(Items drawn from a data source)
<<<<
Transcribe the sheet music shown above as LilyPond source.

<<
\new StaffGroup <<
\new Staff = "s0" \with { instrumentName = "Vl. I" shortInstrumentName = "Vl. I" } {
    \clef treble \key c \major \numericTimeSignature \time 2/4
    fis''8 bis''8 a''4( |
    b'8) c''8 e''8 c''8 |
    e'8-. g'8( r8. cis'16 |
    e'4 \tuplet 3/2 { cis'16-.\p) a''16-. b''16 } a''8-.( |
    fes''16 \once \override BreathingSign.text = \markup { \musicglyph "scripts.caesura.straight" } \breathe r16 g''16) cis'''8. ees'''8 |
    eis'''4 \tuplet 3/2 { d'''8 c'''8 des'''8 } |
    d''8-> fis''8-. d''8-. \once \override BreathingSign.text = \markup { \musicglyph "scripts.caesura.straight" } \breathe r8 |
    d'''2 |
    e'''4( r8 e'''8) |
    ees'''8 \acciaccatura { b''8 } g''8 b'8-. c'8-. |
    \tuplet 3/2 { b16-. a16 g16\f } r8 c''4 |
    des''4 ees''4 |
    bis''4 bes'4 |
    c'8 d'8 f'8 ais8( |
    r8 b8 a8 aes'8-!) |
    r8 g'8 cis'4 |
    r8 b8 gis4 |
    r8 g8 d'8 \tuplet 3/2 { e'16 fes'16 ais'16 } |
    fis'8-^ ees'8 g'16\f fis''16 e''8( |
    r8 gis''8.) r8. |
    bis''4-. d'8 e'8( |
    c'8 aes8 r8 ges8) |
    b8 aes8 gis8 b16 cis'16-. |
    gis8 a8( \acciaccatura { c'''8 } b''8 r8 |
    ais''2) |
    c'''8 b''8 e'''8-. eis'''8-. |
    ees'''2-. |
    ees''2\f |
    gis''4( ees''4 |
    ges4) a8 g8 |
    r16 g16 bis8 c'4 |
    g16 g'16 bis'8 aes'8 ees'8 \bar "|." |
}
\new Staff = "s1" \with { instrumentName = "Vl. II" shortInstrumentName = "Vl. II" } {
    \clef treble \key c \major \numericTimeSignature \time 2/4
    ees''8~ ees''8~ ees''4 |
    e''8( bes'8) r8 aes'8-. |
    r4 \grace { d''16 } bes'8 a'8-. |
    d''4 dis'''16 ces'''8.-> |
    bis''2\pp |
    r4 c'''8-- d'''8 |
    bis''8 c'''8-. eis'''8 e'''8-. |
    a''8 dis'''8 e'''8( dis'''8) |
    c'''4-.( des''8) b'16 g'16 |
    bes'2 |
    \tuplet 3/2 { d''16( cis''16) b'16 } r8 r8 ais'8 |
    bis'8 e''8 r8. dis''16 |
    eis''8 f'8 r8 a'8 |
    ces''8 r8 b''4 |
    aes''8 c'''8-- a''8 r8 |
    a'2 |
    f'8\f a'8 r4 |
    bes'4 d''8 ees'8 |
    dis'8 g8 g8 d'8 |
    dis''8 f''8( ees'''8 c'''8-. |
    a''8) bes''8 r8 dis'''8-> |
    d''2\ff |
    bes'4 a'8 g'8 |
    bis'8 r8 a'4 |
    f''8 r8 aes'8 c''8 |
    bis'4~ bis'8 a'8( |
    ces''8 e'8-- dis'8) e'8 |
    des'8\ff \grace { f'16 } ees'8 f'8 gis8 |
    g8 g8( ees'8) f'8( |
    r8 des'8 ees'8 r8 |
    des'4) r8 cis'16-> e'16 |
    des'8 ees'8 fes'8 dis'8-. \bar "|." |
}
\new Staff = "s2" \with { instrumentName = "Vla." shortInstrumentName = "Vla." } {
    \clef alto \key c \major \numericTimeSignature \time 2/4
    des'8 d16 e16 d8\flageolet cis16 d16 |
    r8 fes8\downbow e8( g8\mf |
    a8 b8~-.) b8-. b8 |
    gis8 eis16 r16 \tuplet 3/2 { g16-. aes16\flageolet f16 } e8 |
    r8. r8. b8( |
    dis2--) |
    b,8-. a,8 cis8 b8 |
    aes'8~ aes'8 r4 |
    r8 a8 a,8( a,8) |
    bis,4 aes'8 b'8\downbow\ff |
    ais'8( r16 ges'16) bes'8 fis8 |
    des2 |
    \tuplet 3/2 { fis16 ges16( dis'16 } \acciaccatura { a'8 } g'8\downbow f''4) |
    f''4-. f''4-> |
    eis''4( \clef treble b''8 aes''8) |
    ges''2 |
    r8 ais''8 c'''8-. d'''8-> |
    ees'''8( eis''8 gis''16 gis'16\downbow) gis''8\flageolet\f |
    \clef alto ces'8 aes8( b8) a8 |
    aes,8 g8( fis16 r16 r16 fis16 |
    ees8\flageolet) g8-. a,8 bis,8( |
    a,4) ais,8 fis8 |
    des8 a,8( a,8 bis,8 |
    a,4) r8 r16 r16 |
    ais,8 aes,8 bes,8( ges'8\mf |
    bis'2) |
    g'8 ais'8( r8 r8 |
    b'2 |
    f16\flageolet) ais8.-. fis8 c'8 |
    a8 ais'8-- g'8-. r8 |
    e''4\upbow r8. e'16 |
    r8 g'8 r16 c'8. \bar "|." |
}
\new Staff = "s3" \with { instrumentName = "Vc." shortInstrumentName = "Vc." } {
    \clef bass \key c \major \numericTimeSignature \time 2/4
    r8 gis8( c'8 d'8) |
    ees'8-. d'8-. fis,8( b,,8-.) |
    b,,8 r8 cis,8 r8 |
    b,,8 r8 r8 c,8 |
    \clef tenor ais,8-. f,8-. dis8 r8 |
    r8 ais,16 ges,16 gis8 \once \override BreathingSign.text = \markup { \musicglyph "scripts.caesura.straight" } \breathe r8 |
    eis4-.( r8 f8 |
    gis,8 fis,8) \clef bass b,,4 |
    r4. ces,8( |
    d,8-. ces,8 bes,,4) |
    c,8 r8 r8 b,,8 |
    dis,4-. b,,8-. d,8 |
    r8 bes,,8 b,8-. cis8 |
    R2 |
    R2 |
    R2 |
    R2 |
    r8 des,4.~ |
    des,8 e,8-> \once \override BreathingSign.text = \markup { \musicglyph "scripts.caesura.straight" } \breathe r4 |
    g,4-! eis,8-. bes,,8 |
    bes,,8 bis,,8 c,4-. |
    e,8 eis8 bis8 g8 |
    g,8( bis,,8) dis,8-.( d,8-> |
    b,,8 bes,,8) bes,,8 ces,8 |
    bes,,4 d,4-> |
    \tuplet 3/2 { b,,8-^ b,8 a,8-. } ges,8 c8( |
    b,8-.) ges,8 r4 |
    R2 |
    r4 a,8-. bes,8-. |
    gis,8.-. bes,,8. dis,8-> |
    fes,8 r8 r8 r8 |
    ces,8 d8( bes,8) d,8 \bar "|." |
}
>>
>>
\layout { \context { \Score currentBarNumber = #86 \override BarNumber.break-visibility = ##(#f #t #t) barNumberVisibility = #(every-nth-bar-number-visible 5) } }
>>>>
§ STATED EXERCISE: Which lines above contain the string "major", with case counting? Gather each of them.

§ RESPONSE FOR THIS EXERCISE:
    \clef treble \key c \major \numericTimeSignature \time 2/4
    \clef treble \key c \major \numericTimeSignature \time 2/4
    \clef alto \key c \major \numericTimeSignature \time 2/4
    \clef bass \key c \major \numericTimeSignature \time 2/4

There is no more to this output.